• Exercise details: Retype the entries exactly, but skip the pictures.

[Scene difference descriptions]
++++++
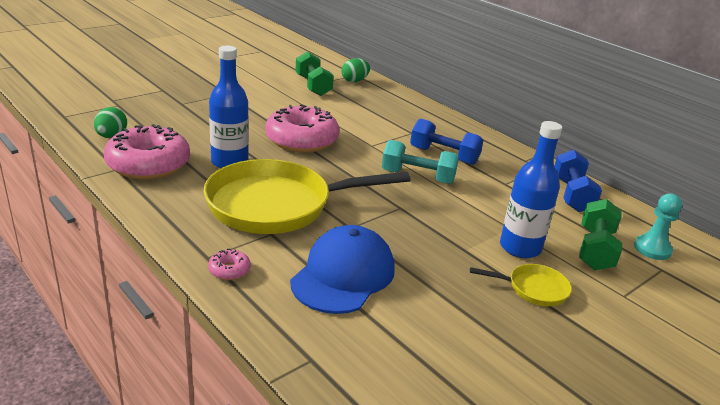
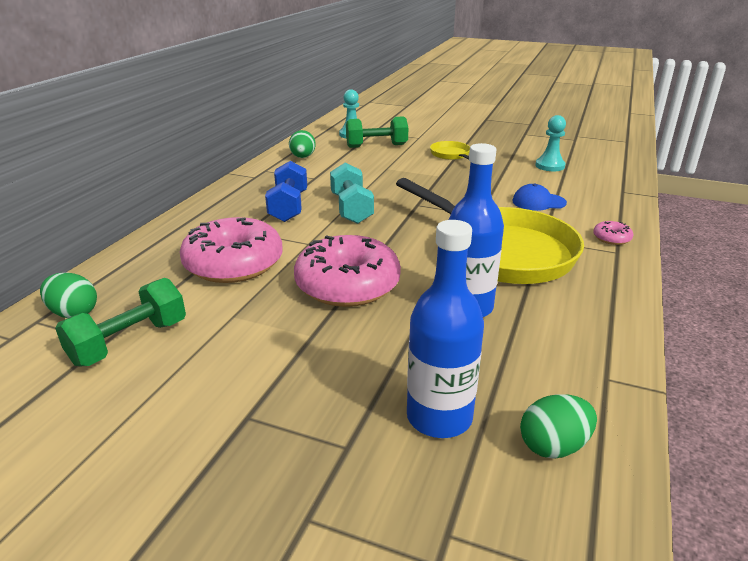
camera: 115 degrees left, 0 degrees up
(148, 164) = (559, 360): pink donut -> pink donut (234, 263)
(343, 275) = (538, 202): blue cap -> blue cap, size x0.53
(442, 351) = (550, 166): none -> turquoise pawn
(520, 248) = (409, 163): blue bottle -> blue bottle (439, 417)
(572, 195) = (303, 157): blue dumbbell -> green egg

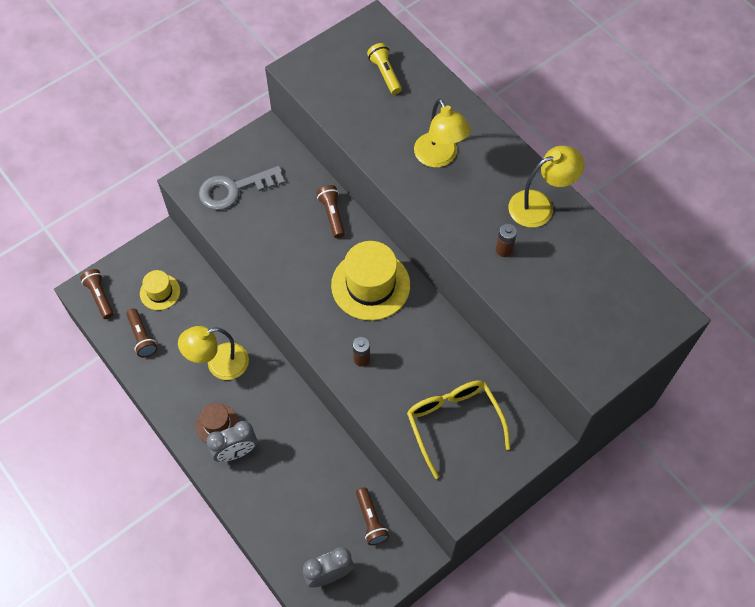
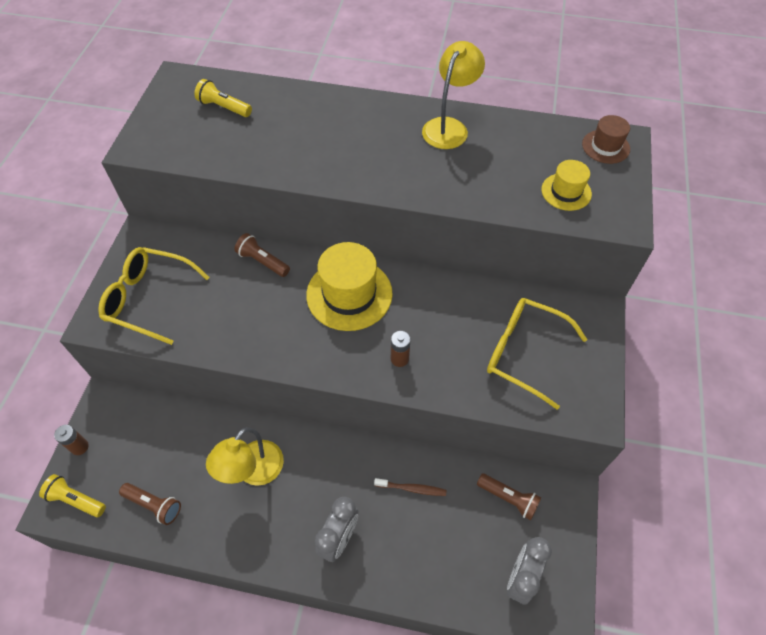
camera: 40 degrees left, 5 degrees down
(100, 297) = (76, 500): brown flashlight -> yellow flashlight
(160, 292) = (138, 450): yellow hat -> yellow hat (566, 192)
(217, 424) = (299, 527): brown hat -> brown hat (605, 146)
(234, 189) = (149, 299): grey key -> yellow glasses
(311, 459) = (412, 488): none -> brown toothbrush
(439, 157) = (333, 140): yellow lamp -> none
(504, 250) = (456, 174): brown battery -> brown battery (79, 447)

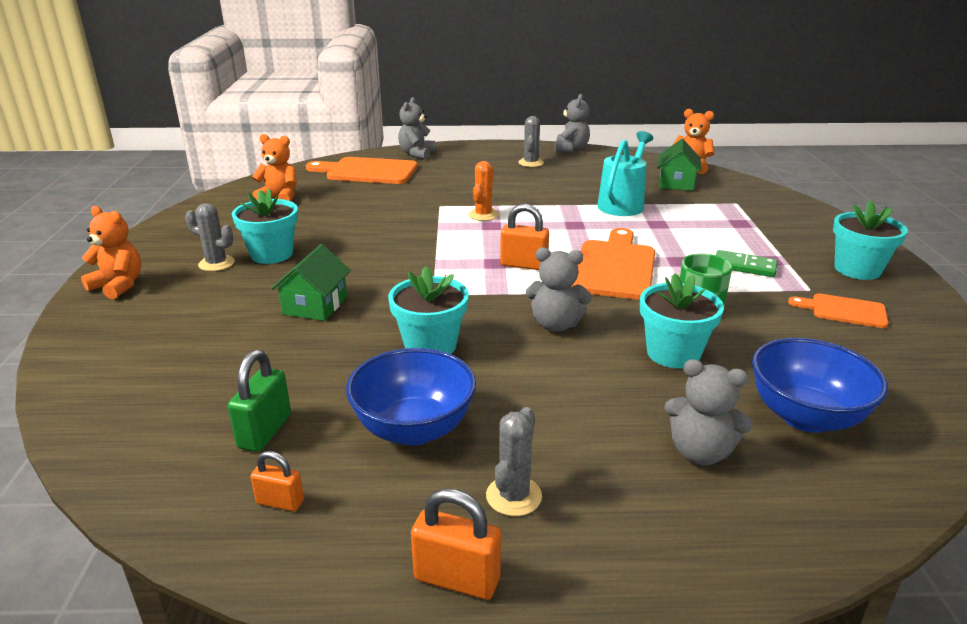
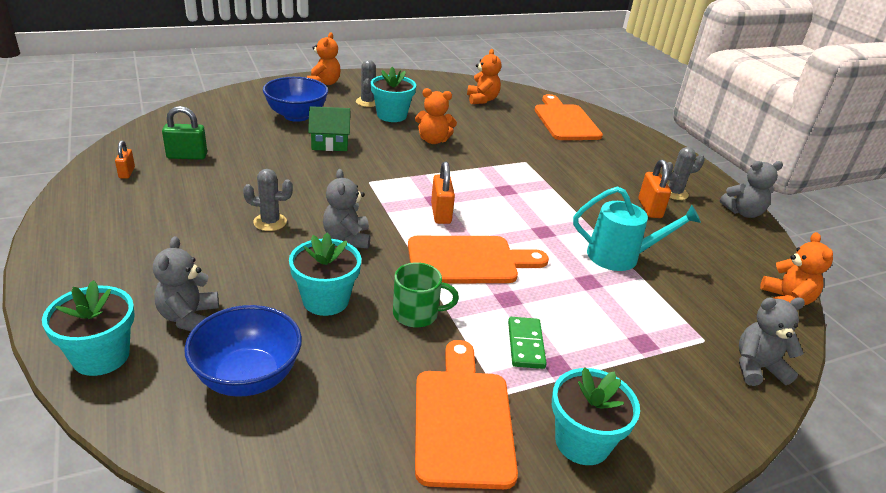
camera: 65 degrees right, 5 degrees up
(359, 241) = (433, 140): none -> orange teddy bear
(414, 429) = (197, 200): blue bowl -> blue bowl (296, 116)
(417, 154) = (628, 135): grey teddy bear -> grey teddy bear (757, 368)
(430, 346) = (295, 191): turquoise flower pot -> turquoise flower pot (101, 356)
(457, 579) = (66, 233): orange padlock -> orange padlock (649, 208)
(483, 215) = (524, 183): orange cactus -> none
(513, 496) = (135, 243): grey cactus -> grey cactus (270, 222)
(676, 183) = (721, 291): green house -> none
(843, 310) = (463, 419): orange cutting board -> orange cutting board, size x1.80

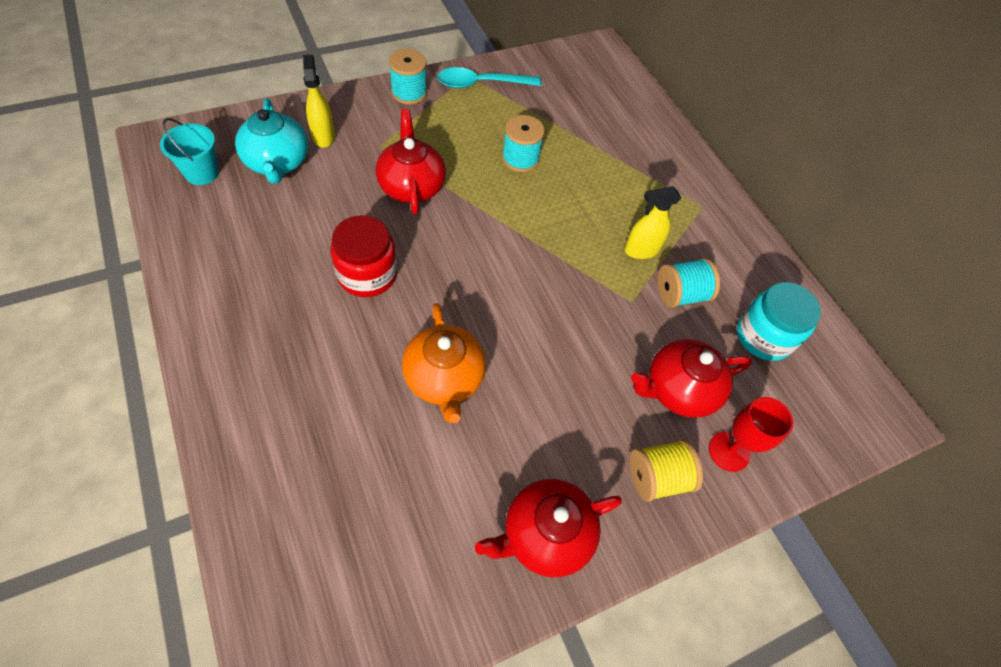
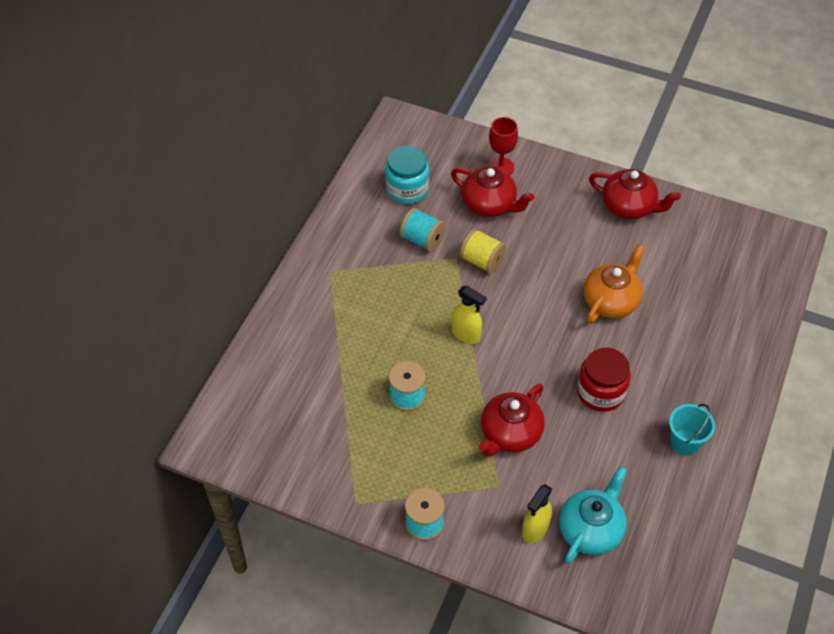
camera: 125 degrees left, 5 degrees down
(202, 173) = (655, 563): turquoise bucket -> turquoise bucket (685, 442)
(481, 84) = (355, 486): turquoise spoon -> none
(641, 250) = (410, 278): yellow spray bottle -> yellow spray bottle (466, 334)
(657, 477) = (550, 185): yellow spool -> yellow spool (482, 261)

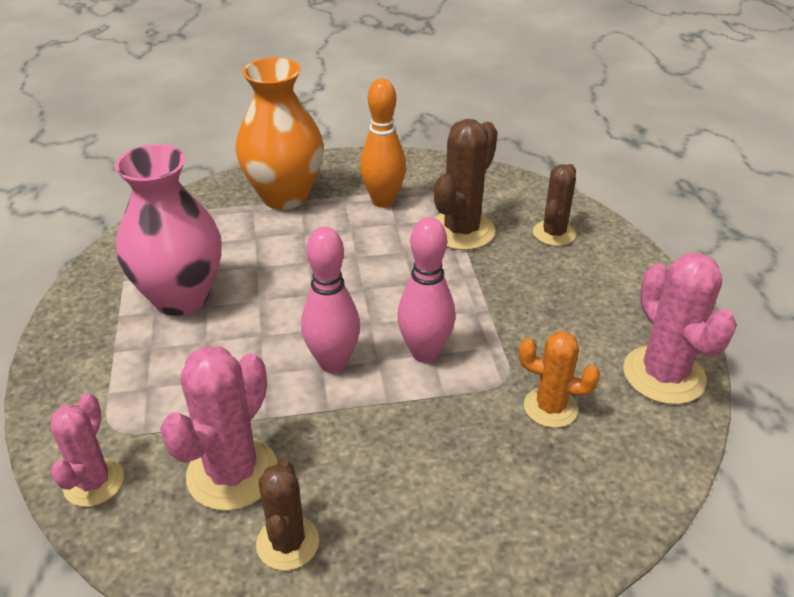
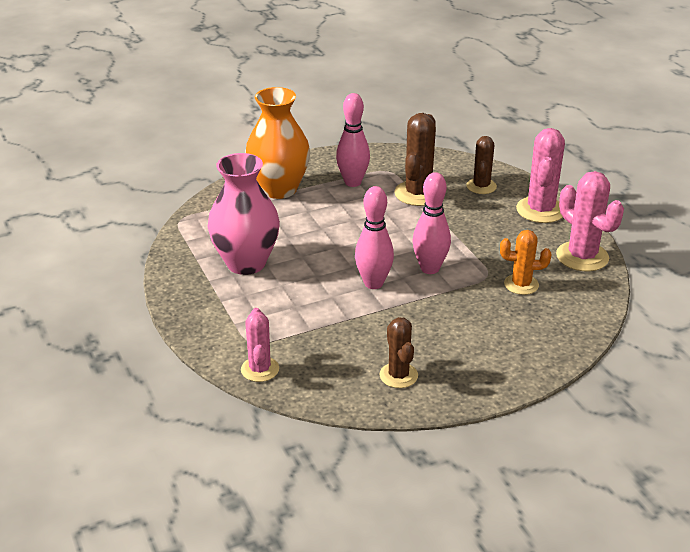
camera: 15 degrees left, 5 degrees down
(232, 473) = (344, 350): pink cactus -> pink cactus (540, 210)
(383, 201) = (353, 182): orange bowling pin -> pink bowling pin

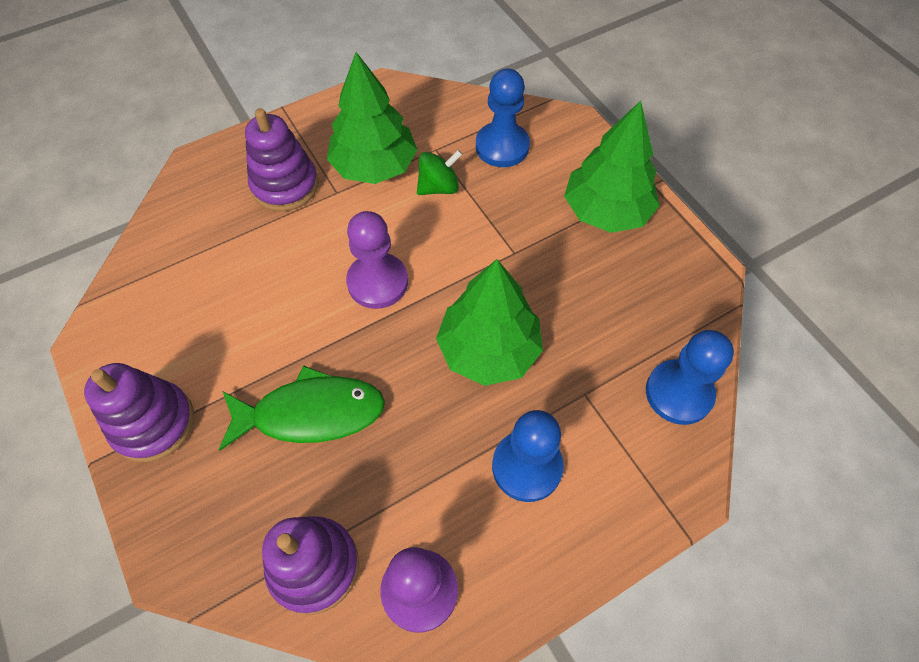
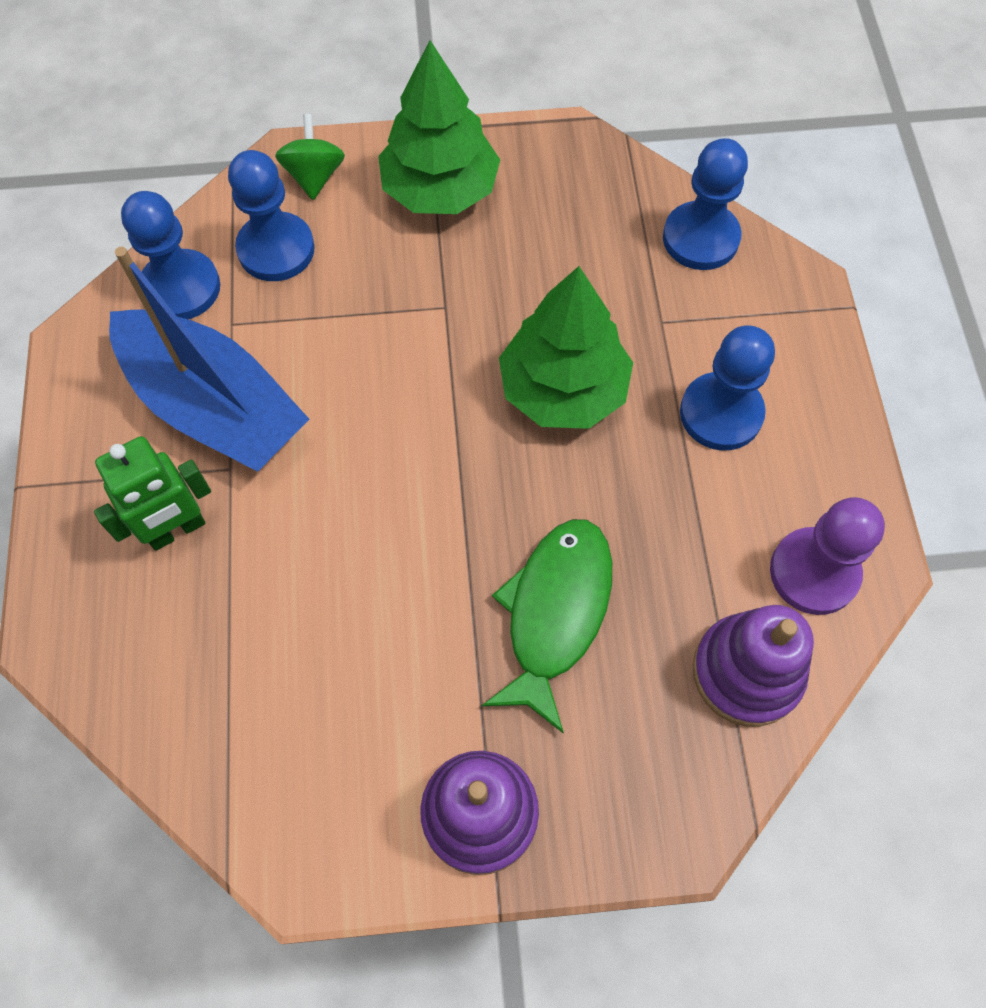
camera: 65 degrees left, 5 degrees up
(285, 185) = (177, 530): purple stacking toy -> green robot
(374, 166) = (214, 406): green tree -> blue boat
(377, 282) = (406, 471): purple pawn -> none
(439, 187) = (297, 345): green spinning top -> green spinning top (314, 176)
(446, 115) = (181, 288): none -> blue pawn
++++++
• Answer to this task:
camera: 115 degrees left, 0 degrees up
(148, 164) = (559, 360): pink donut -> pink donut (234, 263)
(343, 275) = (538, 202): blue cap -> blue cap, size x0.53
(442, 351) = (550, 166): none -> turquoise pawn
(520, 248) = (409, 163): blue bottle -> blue bottle (439, 417)
(572, 195) = (303, 157): blue dumbbell -> green egg

camera: 40 degrees left, 5 degrees down
(100, 297) = (76, 500): brown flashlight -> yellow flashlight
(160, 292) = (138, 450): yellow hat -> yellow hat (566, 192)
(217, 424) = (299, 527): brown hat -> brown hat (605, 146)
(234, 189) = (149, 299): grey key -> yellow glasses
(311, 459) = (412, 488): none -> brown toothbrush
(439, 157) = (333, 140): yellow lamp -> none
(504, 250) = (456, 174): brown battery -> brown battery (79, 447)

camera: 65 degrees right, 5 degrees up
(359, 241) = (433, 140): none -> orange teddy bear
(414, 429) = (197, 200): blue bowl -> blue bowl (296, 116)
(417, 154) = (628, 135): grey teddy bear -> grey teddy bear (757, 368)
(430, 346) = (295, 191): turquoise flower pot -> turquoise flower pot (101, 356)
(457, 579) = (66, 233): orange padlock -> orange padlock (649, 208)
(483, 215) = (524, 183): orange cactus -> none
(513, 496) = (135, 243): grey cactus -> grey cactus (270, 222)
(676, 183) = (721, 291): green house -> none
(843, 310) = (463, 419): orange cutting board -> orange cutting board, size x1.80

camera: 125 degrees left, 5 degrees down
(202, 173) = (655, 563): turquoise bucket -> turquoise bucket (685, 442)
(481, 84) = (355, 486): turquoise spoon -> none
(641, 250) = (410, 278): yellow spray bottle -> yellow spray bottle (466, 334)
(657, 477) = (550, 185): yellow spool -> yellow spool (482, 261)

camera: 15 degrees left, 5 degrees down
(232, 473) = (344, 350): pink cactus -> pink cactus (540, 210)
(383, 201) = (353, 182): orange bowling pin -> pink bowling pin

camera: 65 degrees left, 5 degrees up
(285, 185) = (177, 530): purple stacking toy -> green robot
(374, 166) = (214, 406): green tree -> blue boat
(377, 282) = (406, 471): purple pawn -> none
(439, 187) = (297, 345): green spinning top -> green spinning top (314, 176)
(446, 115) = (181, 288): none -> blue pawn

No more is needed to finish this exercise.